TASK DETAILS
Pick out each line below that contains the string "kern", and copy those lines in their original order.

PROVIDED INFORMATION
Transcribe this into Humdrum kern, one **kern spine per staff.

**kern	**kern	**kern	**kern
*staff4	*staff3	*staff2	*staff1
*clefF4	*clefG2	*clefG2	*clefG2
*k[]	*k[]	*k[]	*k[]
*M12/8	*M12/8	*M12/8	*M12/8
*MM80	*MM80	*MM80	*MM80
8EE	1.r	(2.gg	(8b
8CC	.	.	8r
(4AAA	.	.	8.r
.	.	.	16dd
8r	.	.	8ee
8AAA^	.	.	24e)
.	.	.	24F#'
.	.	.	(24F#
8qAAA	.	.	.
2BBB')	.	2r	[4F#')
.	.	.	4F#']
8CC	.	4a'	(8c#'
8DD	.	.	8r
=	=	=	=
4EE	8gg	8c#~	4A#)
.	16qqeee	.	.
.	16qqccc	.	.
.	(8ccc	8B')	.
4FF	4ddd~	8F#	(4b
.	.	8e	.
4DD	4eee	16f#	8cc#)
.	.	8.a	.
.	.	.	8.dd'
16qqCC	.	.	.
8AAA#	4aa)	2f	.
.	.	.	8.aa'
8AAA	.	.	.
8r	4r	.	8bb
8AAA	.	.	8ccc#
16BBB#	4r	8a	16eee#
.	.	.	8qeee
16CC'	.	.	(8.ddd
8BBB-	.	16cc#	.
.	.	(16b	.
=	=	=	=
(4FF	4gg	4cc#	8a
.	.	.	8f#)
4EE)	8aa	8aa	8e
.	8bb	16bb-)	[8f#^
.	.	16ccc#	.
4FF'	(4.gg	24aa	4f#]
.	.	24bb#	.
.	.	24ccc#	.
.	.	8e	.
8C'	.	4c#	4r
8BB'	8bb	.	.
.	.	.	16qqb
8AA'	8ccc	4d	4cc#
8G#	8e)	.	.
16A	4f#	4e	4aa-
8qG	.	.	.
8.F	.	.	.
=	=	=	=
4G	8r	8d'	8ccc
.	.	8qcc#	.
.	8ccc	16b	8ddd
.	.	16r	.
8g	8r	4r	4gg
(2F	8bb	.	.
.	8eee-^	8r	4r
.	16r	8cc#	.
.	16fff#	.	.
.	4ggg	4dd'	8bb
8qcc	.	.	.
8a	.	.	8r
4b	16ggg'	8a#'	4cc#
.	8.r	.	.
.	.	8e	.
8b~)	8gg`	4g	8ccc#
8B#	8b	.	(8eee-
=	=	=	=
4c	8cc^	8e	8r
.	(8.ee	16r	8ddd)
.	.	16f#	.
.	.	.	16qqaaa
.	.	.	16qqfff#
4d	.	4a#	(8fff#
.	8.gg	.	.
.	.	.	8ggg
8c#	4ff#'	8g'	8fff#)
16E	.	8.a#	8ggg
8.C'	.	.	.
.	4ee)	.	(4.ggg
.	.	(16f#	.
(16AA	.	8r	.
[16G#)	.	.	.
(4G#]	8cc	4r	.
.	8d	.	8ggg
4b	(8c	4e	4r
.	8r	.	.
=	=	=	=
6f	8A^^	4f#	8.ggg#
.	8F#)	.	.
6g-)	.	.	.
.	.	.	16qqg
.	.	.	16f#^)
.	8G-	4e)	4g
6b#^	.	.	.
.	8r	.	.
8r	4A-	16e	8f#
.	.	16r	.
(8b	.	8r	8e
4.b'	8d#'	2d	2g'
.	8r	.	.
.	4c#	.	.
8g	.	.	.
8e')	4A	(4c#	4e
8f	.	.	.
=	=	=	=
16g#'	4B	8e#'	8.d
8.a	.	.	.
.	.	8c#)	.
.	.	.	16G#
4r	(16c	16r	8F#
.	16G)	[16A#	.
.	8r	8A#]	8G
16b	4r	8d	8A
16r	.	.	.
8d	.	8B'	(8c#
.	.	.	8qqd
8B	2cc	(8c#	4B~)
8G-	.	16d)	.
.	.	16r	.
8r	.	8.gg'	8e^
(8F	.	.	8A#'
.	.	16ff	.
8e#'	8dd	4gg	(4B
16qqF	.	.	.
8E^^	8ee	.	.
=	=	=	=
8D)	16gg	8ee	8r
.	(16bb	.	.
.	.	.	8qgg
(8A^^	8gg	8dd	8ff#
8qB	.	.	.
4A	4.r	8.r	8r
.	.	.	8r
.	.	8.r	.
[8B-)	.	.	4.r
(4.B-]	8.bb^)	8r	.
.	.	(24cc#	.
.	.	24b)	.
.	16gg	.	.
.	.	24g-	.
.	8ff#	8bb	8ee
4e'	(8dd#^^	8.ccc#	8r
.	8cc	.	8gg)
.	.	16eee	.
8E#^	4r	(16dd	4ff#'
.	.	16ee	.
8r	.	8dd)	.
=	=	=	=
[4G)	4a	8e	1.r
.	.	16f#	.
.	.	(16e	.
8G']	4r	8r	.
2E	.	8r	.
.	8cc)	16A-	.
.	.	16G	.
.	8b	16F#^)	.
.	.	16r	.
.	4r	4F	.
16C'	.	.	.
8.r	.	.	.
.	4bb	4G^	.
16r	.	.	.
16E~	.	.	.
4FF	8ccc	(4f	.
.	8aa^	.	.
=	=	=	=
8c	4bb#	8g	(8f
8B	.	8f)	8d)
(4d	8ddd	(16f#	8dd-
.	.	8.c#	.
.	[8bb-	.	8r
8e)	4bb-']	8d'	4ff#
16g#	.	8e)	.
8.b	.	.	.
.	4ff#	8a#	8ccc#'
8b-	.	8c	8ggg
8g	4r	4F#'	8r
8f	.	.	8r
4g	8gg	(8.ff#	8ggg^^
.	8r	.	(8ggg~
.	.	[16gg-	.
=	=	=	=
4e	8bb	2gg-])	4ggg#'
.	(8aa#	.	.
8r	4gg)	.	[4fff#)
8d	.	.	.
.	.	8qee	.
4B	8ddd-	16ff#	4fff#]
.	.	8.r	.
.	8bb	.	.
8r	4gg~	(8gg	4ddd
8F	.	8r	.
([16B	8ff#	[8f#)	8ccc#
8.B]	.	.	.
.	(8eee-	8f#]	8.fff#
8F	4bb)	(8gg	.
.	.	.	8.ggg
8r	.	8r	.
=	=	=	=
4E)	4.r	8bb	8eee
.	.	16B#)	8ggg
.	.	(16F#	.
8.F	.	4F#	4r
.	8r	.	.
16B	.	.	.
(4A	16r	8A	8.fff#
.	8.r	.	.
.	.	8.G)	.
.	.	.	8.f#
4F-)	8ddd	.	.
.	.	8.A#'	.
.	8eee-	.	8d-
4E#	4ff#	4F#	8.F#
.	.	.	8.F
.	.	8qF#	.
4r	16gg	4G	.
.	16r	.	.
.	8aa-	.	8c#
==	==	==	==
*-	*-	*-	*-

ANSWER FOR THE TASK
Transcribe this into Humdrum kern, one **kern spine per staff.
**kern	**kern	**kern	**kern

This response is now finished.